Stored data entries
★ ★ ★ ★
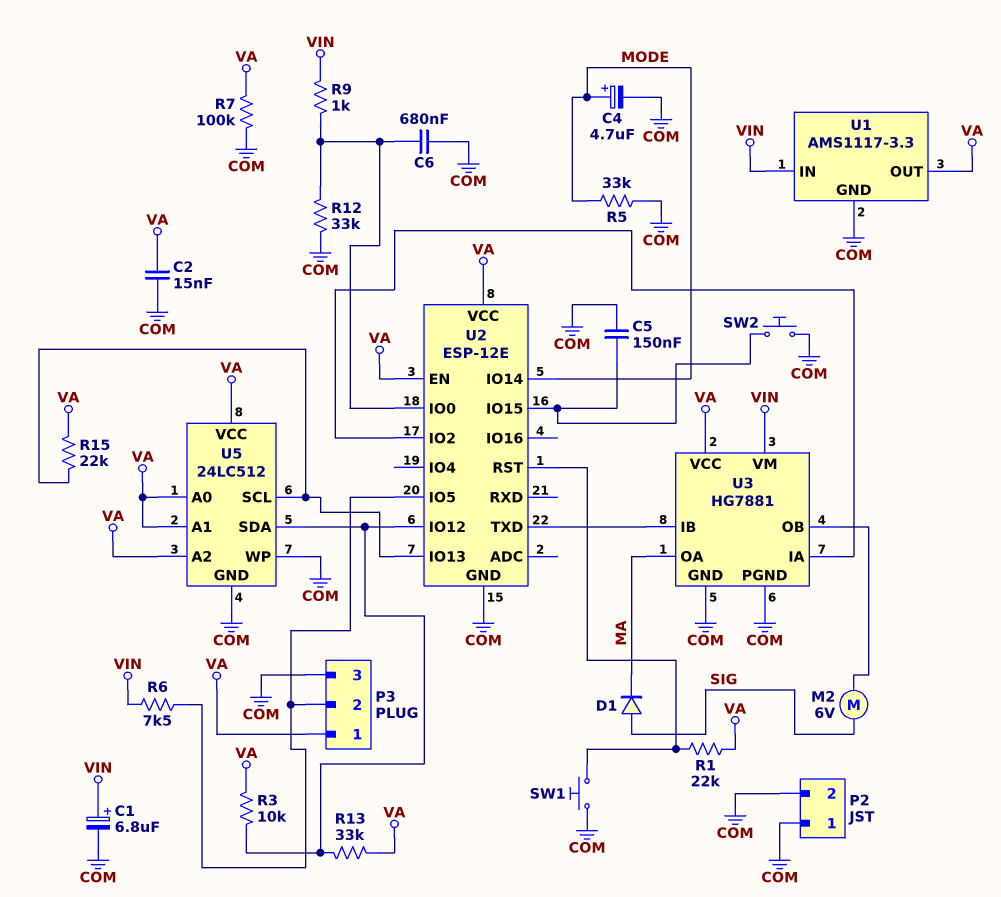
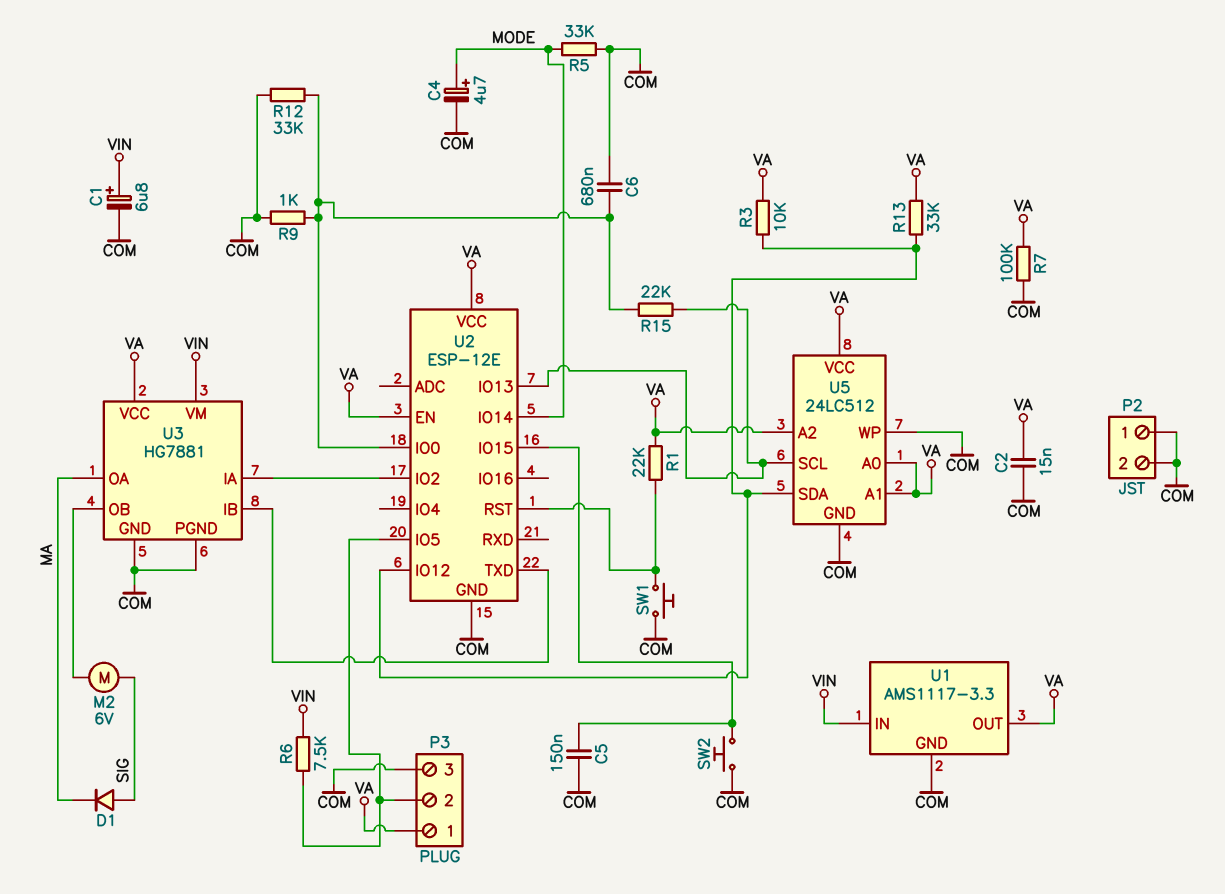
R9: 1k (U2/IO0, VIN) -> 1k (COM, U2/IO0)
R15: 22k (U2/IO13, VA) -> 22k (U2/IO0, U2/IO13)

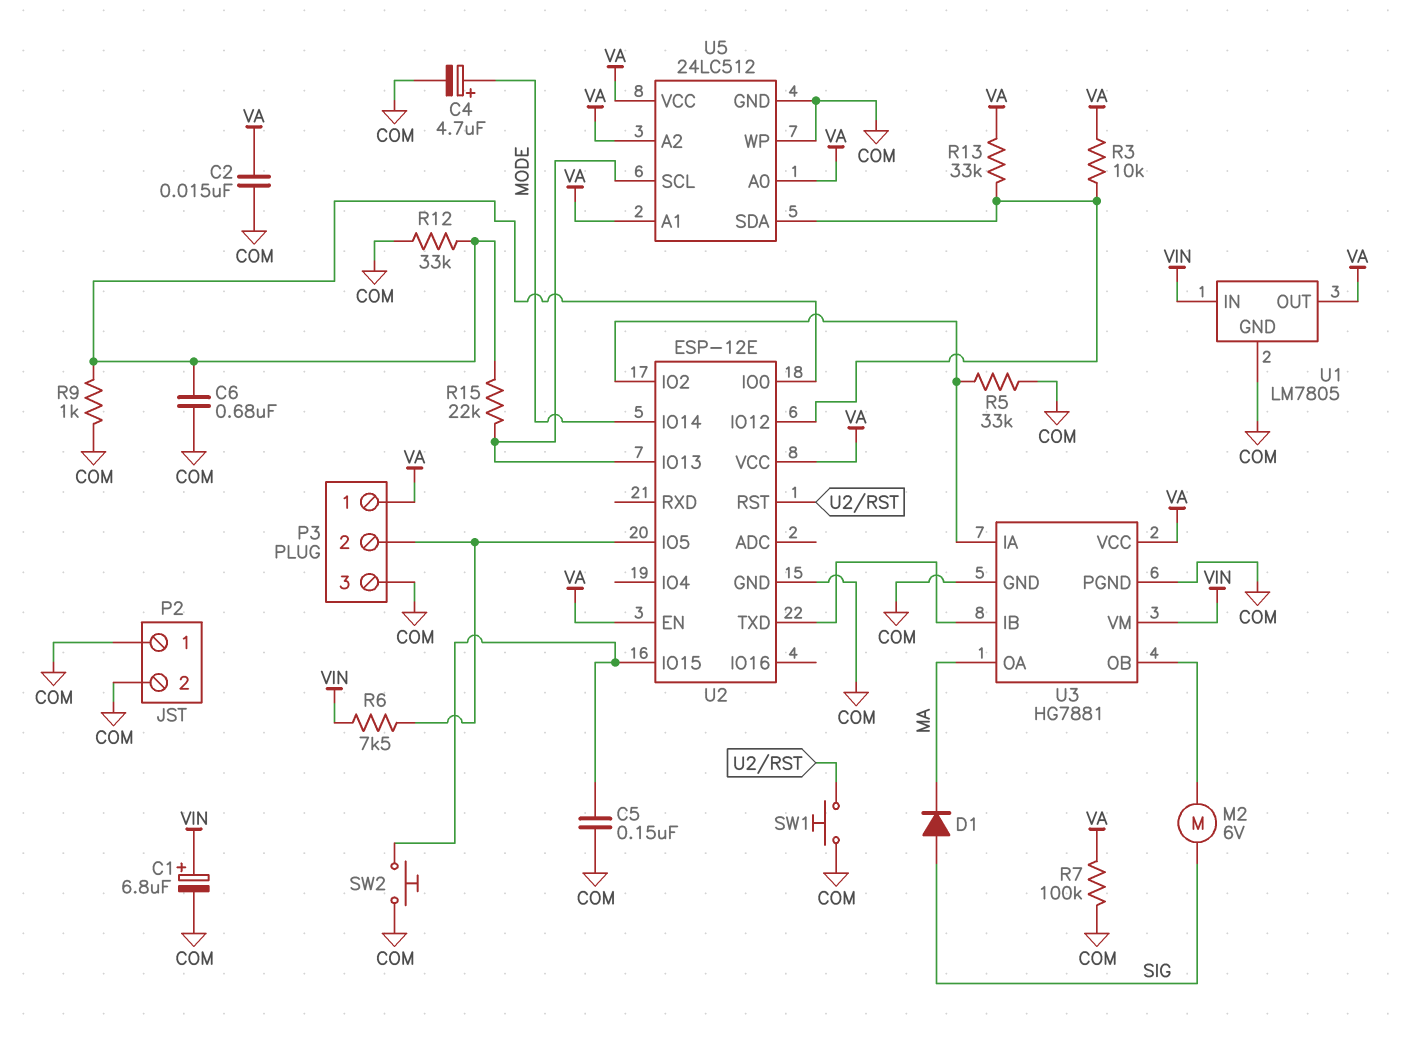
R1: 22k (U2/RST, VA) -> none
R5: 33k (COM, MODE) -> 33k (COM, U2/IO2)
U1: AMS1117-3.3 -> LM7805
★ ★ ★ ★
_WORK TO BE COMPLETED_. The expected result is the data above in exact form, free of pictures.

_REPLY TO THE EXERCISE_.
R9: 1k (U2/IO0, VIN) -> 1k (COM, U2/IO0)
R15: 22k (U2/IO13, VA) -> 22k (U2/IO0, U2/IO13)

R1: 22k (U2/RST, VA) -> none
R5: 33k (COM, MODE) -> 33k (COM, U2/IO2)
U1: AMS1117-3.3 -> LM7805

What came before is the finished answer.